----- DATA RECORDS -----

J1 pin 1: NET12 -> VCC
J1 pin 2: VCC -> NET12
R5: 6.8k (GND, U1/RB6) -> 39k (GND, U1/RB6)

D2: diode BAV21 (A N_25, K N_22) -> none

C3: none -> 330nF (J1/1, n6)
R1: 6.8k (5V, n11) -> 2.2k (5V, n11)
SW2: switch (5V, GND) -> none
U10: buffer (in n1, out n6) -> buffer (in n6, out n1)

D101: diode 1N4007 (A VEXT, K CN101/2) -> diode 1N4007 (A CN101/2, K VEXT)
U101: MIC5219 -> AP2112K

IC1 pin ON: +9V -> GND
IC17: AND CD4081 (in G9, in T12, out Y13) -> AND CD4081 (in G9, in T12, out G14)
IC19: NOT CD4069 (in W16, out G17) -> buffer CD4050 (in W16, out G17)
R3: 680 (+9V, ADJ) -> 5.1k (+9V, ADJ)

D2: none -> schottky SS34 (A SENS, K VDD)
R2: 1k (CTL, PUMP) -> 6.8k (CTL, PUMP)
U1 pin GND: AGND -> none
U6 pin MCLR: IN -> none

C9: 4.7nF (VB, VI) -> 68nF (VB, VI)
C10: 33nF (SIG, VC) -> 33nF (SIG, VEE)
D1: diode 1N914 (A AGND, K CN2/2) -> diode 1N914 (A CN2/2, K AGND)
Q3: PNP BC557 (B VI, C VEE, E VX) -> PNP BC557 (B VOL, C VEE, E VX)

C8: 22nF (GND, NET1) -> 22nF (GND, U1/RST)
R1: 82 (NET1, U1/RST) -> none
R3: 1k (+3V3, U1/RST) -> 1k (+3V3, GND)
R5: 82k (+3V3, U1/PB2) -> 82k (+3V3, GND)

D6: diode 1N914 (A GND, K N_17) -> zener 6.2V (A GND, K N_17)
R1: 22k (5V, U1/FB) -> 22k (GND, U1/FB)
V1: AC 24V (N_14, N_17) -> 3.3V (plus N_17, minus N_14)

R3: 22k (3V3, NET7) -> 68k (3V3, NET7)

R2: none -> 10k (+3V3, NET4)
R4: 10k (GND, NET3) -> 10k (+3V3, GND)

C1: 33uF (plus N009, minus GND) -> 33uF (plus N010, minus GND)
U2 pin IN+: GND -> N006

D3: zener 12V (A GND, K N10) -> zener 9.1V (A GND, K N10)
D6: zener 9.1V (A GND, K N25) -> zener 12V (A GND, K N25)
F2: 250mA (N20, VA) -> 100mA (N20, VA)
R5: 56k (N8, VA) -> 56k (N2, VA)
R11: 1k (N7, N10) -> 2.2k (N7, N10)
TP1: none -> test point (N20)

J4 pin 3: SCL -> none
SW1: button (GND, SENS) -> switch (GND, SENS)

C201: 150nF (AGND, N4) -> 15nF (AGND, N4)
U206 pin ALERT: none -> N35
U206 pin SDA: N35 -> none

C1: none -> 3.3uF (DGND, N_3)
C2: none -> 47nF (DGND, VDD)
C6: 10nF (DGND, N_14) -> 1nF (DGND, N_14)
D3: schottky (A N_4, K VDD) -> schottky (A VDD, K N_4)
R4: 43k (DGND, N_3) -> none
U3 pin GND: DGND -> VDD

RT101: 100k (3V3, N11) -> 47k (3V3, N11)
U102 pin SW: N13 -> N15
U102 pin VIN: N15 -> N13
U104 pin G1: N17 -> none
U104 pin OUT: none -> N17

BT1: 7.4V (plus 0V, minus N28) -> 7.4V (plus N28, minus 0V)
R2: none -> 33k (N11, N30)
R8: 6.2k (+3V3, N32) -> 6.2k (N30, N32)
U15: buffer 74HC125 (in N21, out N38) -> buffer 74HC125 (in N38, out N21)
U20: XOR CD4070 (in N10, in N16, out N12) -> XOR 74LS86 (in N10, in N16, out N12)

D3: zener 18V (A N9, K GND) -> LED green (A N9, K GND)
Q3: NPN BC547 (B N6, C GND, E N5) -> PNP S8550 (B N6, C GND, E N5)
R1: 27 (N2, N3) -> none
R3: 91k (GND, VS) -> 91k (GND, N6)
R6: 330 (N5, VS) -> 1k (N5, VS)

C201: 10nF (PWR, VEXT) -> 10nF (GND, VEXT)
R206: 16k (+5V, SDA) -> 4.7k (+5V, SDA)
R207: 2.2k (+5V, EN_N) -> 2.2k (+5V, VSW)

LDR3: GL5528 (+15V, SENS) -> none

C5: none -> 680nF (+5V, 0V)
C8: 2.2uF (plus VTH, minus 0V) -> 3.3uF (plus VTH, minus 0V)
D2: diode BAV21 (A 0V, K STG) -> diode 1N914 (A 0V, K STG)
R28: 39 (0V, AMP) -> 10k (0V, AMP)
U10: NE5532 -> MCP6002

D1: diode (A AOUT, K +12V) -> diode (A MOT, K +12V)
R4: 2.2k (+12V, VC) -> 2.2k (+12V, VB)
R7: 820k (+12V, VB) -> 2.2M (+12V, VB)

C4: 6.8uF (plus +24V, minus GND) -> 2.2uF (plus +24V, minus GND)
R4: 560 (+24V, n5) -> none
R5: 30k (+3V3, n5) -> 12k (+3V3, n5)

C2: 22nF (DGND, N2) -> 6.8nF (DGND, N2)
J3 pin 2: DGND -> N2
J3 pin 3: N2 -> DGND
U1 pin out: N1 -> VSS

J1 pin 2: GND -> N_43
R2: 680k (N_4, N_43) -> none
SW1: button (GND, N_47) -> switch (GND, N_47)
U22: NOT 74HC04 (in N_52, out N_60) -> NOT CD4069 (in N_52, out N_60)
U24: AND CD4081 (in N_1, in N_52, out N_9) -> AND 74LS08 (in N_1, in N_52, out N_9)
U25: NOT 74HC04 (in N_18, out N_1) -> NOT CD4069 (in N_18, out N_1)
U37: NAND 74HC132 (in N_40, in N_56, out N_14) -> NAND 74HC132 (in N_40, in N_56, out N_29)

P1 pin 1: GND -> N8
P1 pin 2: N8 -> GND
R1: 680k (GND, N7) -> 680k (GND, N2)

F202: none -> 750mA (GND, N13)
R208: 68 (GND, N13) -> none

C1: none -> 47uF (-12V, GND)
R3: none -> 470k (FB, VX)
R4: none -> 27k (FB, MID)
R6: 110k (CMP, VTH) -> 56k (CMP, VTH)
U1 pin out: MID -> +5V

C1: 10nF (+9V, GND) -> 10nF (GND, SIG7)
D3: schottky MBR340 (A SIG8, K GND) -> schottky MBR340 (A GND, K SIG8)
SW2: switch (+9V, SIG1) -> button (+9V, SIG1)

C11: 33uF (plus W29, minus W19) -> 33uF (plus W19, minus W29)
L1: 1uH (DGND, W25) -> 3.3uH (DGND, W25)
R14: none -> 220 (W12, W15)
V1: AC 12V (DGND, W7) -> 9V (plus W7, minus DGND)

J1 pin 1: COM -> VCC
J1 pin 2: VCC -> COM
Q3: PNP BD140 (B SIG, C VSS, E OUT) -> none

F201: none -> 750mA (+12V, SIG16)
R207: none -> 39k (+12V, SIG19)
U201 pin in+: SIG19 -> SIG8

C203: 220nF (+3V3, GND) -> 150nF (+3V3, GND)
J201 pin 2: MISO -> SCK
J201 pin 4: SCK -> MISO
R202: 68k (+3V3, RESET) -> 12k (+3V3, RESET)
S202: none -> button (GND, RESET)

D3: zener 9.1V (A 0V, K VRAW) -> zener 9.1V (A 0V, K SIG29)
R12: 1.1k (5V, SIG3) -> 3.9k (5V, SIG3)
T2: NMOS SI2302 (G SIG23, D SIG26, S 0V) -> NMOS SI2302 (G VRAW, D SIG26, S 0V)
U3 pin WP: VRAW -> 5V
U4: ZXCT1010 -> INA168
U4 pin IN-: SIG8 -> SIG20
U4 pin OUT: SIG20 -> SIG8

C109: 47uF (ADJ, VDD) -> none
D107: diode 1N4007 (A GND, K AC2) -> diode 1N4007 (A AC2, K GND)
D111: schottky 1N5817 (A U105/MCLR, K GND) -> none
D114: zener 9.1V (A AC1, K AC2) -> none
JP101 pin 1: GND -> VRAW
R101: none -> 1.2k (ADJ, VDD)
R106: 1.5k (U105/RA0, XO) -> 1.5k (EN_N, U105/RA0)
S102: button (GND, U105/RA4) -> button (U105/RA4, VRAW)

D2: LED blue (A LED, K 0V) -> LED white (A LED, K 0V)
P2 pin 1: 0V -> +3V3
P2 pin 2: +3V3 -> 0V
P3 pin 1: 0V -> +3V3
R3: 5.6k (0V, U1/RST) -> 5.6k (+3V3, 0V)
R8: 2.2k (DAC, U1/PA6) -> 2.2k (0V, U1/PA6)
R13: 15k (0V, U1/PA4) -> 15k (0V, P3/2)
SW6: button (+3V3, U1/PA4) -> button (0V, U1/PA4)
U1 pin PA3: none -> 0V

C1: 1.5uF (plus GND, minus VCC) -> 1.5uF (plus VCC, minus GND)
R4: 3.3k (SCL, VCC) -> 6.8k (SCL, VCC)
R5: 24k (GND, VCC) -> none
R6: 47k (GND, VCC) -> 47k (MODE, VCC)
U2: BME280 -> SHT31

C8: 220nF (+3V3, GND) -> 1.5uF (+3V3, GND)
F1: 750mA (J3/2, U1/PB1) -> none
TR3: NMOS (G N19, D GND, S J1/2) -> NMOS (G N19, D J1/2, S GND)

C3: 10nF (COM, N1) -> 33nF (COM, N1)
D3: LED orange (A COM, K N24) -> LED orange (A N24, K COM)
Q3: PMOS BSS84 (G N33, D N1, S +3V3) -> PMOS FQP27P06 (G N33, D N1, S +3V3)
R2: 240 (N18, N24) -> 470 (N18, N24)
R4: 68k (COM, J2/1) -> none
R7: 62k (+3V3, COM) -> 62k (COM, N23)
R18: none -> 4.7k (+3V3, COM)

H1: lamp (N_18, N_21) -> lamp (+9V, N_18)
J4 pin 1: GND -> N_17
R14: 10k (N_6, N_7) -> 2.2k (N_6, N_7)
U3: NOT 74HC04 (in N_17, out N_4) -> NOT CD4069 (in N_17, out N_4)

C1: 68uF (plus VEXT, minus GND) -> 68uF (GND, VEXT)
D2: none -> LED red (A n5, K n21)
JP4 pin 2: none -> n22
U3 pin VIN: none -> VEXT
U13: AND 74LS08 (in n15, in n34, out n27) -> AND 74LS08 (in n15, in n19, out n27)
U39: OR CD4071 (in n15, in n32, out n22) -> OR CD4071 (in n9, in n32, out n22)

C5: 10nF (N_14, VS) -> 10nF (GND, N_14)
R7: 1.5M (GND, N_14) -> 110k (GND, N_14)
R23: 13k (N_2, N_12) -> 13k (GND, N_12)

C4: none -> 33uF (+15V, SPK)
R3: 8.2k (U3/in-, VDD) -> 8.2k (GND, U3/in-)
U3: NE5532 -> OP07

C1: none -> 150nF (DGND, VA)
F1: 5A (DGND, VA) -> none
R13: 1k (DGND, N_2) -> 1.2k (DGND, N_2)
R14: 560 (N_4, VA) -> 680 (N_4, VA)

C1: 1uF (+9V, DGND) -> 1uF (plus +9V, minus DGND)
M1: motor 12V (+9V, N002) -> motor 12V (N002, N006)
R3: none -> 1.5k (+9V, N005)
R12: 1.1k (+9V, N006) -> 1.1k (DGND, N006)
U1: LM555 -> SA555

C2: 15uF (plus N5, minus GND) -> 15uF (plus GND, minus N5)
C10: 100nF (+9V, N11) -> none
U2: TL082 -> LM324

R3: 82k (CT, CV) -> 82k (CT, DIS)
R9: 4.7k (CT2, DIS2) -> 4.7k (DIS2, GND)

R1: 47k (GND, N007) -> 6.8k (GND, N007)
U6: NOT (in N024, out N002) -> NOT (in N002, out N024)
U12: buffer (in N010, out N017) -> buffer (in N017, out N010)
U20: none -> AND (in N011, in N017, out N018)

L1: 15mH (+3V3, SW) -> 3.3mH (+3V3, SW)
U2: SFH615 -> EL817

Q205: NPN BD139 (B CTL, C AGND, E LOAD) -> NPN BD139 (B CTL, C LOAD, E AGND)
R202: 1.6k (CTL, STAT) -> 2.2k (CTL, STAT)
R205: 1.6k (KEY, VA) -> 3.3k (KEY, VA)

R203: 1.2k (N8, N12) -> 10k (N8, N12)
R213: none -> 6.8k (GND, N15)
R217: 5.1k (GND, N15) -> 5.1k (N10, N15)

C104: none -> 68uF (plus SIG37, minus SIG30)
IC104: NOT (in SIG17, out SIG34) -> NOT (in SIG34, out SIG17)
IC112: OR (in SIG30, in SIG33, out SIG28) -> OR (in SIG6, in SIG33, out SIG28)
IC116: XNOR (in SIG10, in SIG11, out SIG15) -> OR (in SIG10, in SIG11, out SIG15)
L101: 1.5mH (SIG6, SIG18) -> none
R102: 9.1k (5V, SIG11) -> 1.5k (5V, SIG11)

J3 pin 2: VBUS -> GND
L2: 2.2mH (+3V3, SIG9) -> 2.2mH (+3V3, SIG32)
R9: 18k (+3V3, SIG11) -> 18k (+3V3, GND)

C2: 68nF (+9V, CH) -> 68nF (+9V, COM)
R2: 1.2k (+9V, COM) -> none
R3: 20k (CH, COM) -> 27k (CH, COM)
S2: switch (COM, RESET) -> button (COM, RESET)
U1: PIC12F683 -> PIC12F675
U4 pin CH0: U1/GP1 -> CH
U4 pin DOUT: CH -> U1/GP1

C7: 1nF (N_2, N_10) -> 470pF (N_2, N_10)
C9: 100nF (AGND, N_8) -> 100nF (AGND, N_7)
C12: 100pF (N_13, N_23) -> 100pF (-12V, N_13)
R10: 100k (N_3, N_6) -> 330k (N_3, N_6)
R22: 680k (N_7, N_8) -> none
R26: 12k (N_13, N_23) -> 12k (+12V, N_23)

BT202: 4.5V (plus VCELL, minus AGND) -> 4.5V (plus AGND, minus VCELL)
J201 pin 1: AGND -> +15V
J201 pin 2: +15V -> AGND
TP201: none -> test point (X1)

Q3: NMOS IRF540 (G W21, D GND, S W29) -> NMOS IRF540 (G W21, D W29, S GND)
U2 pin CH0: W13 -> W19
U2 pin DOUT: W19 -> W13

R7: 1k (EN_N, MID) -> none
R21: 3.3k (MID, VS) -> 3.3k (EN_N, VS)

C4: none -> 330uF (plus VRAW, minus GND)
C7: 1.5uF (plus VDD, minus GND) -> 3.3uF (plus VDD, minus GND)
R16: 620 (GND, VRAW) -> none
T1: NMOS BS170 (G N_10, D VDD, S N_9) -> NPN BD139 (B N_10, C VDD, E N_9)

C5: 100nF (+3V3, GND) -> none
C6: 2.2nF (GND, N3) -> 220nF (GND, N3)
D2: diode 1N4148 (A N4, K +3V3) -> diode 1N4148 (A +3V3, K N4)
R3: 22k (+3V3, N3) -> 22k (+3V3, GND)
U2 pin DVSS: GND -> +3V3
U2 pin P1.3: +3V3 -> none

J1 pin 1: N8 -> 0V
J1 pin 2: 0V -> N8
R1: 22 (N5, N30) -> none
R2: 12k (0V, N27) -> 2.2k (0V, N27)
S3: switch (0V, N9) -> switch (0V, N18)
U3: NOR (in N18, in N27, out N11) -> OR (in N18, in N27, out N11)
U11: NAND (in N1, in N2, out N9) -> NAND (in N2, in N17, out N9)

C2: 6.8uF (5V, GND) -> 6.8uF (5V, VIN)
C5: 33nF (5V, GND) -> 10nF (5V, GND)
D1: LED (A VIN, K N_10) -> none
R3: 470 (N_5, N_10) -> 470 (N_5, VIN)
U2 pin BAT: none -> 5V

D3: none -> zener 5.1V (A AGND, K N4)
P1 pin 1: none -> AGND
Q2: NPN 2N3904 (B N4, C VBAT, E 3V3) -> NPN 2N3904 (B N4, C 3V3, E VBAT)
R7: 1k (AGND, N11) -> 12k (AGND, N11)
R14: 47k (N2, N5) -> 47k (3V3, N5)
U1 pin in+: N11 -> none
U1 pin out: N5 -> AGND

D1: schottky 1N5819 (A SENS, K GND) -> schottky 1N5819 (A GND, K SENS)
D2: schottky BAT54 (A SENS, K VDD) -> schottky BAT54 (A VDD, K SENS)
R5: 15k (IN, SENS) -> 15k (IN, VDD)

-----

### TASK BRIEF
Set down, exactly as they appear above, all lines from the one that has "U13: AND 74LS08" down to the one that has "R23: 13k (N_2, N_12) -> 13k (GND, N_12)", including those two and no others.

### EXERCISE OUTPUT
U13: AND 74LS08 (in n15, in n34, out n27) -> AND 74LS08 (in n15, in n19, out n27)
U39: OR CD4071 (in n15, in n32, out n22) -> OR CD4071 (in n9, in n32, out n22)

C5: 10nF (N_14, VS) -> 10nF (GND, N_14)
R7: 1.5M (GND, N_14) -> 110k (GND, N_14)
R23: 13k (N_2, N_12) -> 13k (GND, N_12)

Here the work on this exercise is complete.